= TASK STATEMENT =
Keep each entry exactly as written when you repeat it, and skip the images.

= INPUT =
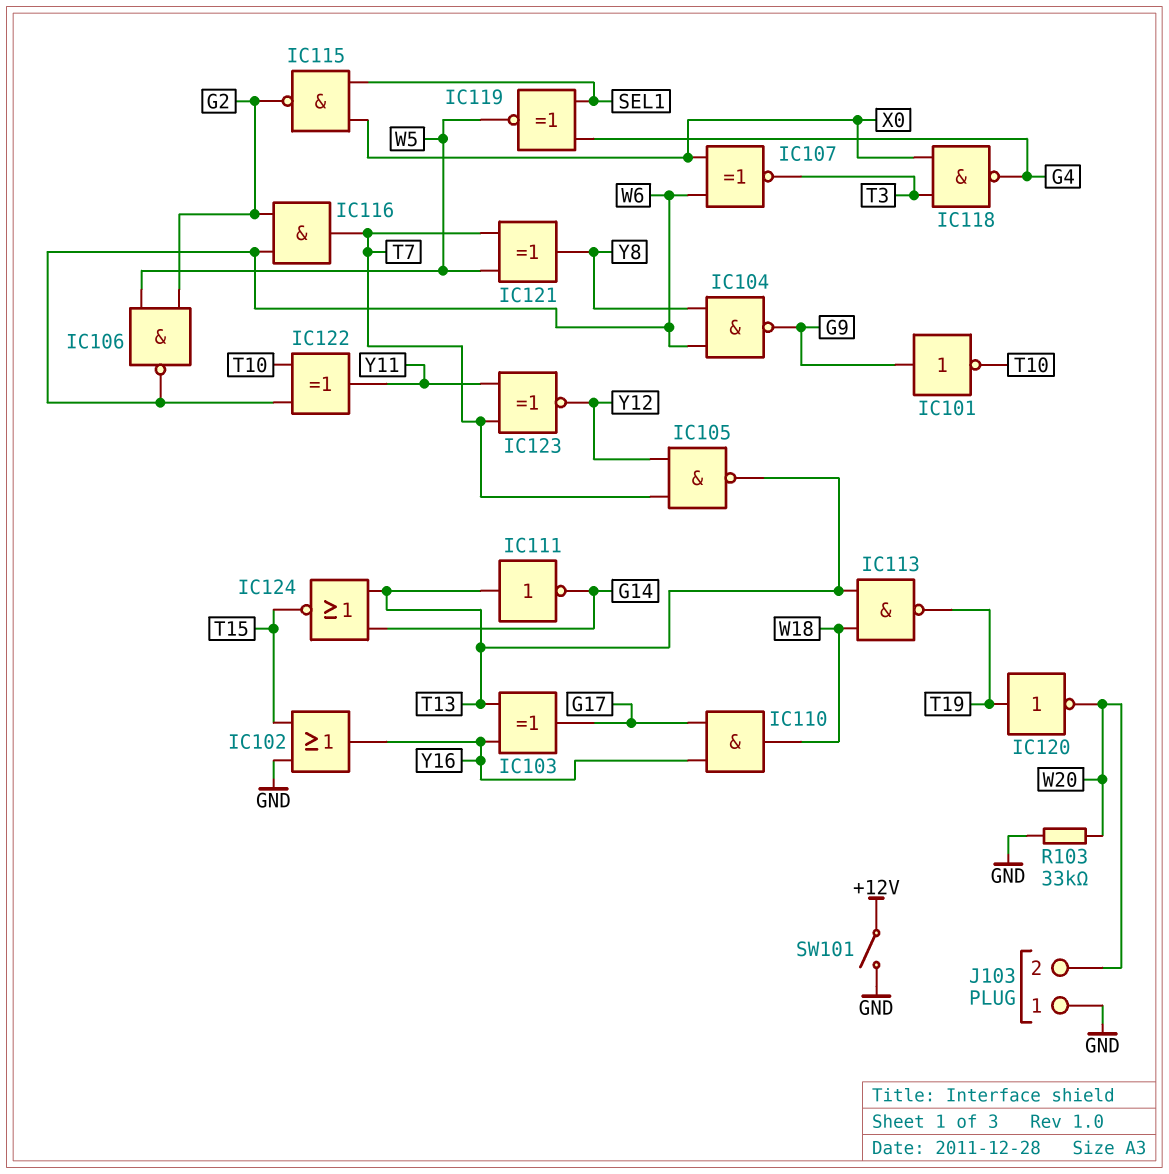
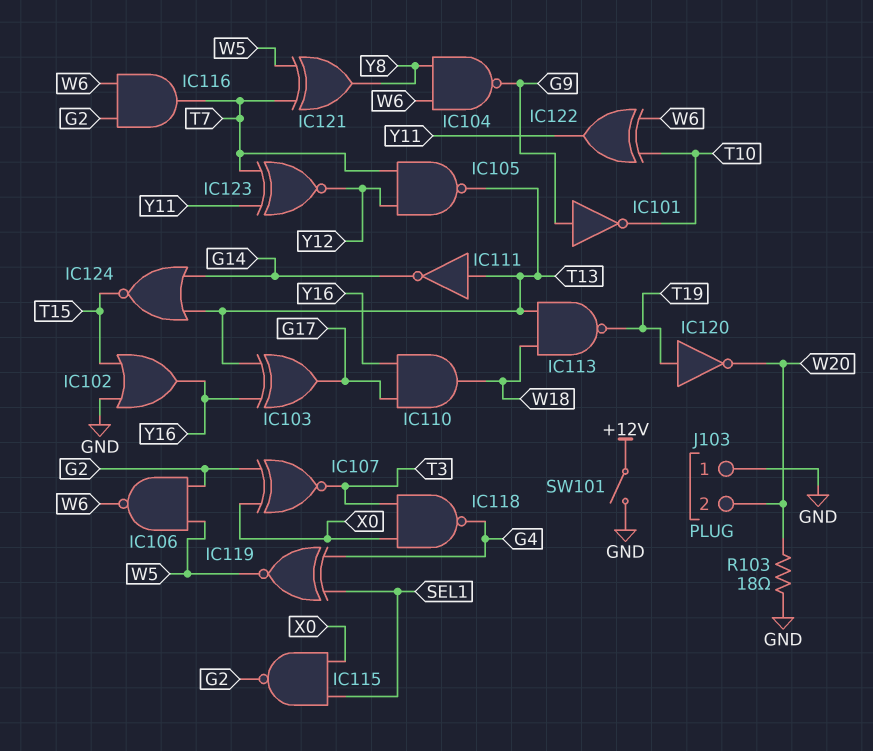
IC107: XNOR (in W6, in X0, out T3) -> XNOR (in G2, in X0, out T3)
R103: 33k (GND, W20) -> 18 (GND, W20)

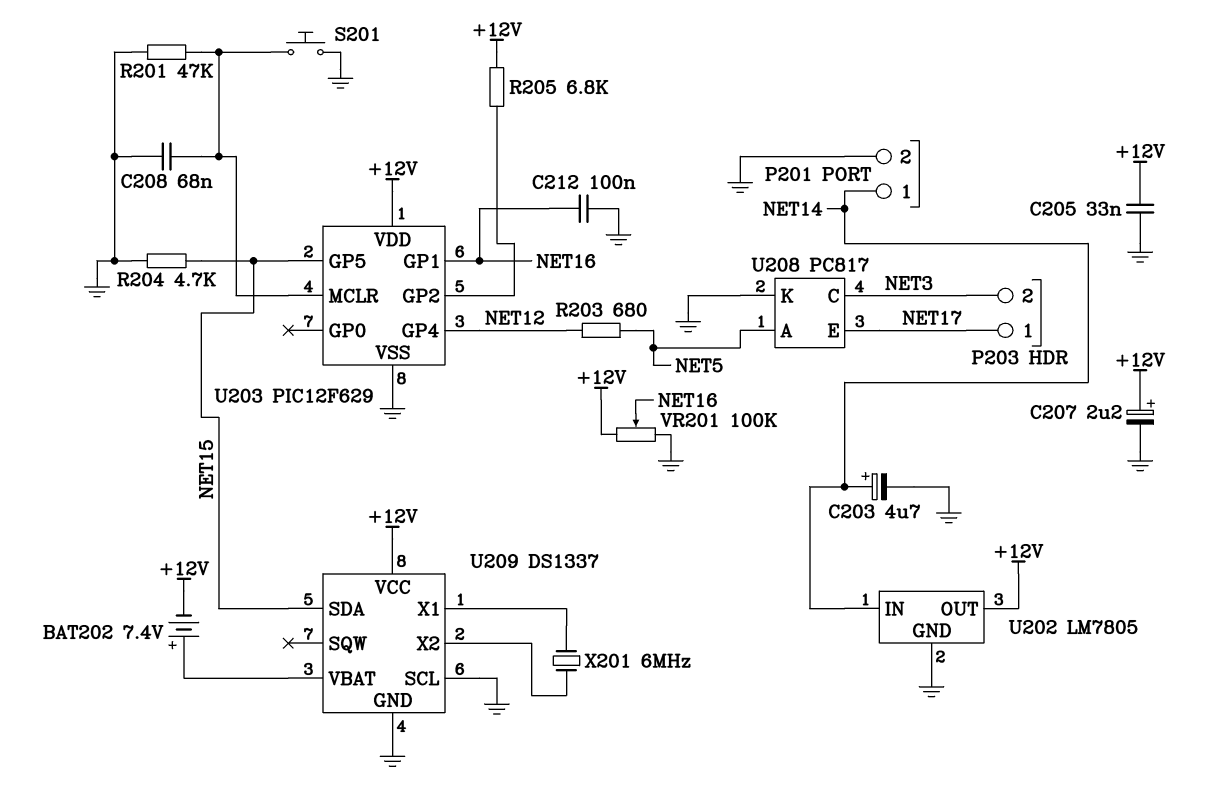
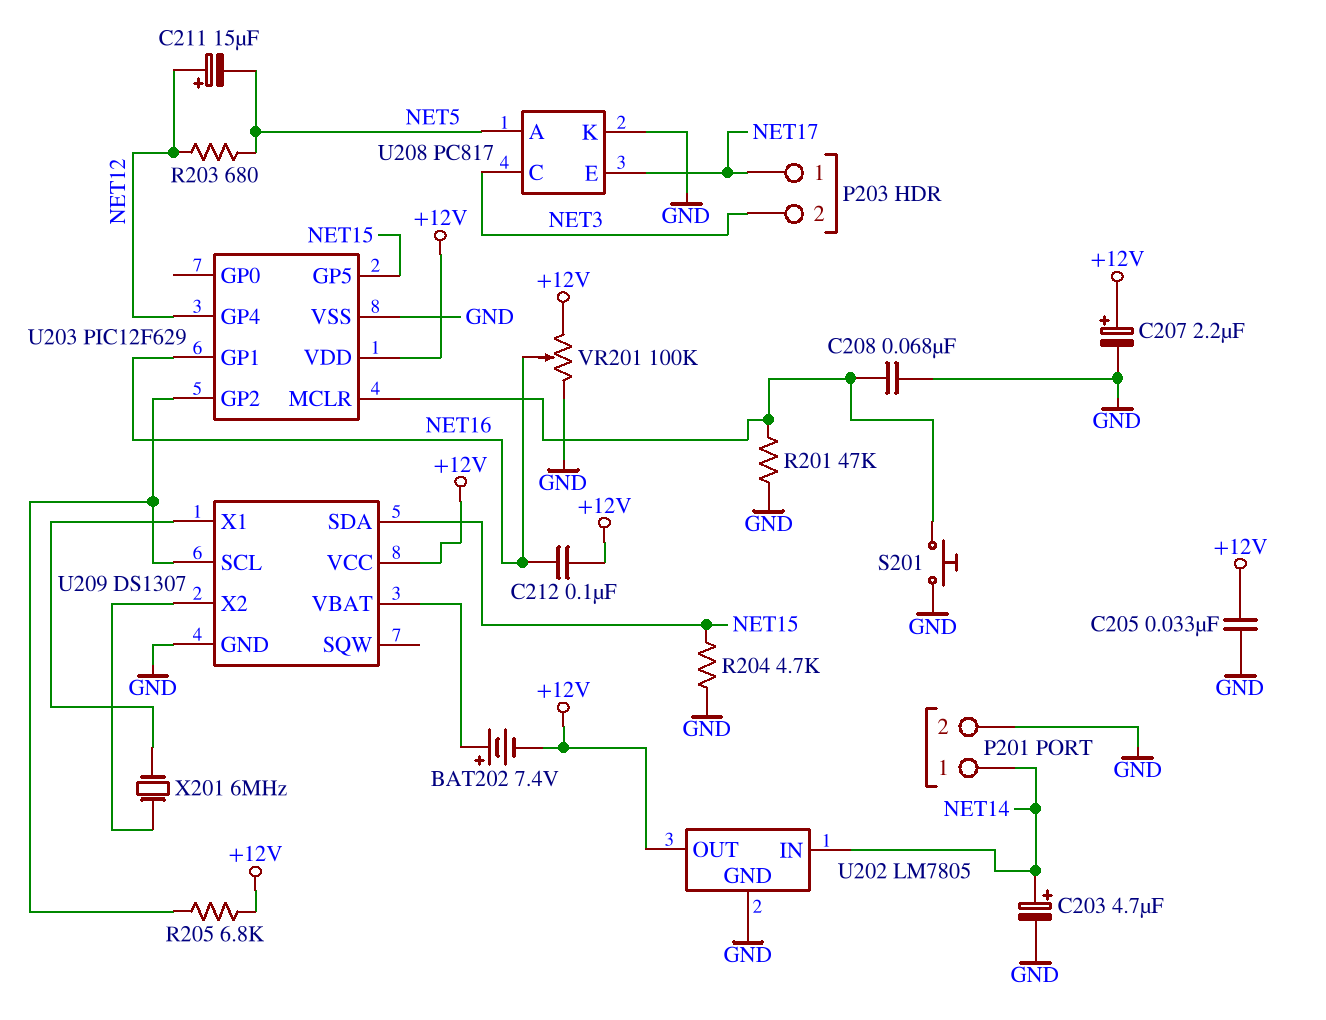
C211: none -> 15uF (plus NET12, minus NET5)
C212: 100nF (GND, NET16) -> 100nF (+12V, NET16)
U209: DS1337 -> DS1307
U209 pin SCL: GND -> U203/GP2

= SOLUTION BELOW =
IC107: XNOR (in W6, in X0, out T3) -> XNOR (in G2, in X0, out T3)
R103: 33k (GND, W20) -> 18 (GND, W20)

C211: none -> 15uF (plus NET12, minus NET5)
C212: 100nF (GND, NET16) -> 100nF (+12V, NET16)
U209: DS1337 -> DS1307
U209 pin SCL: GND -> U203/GP2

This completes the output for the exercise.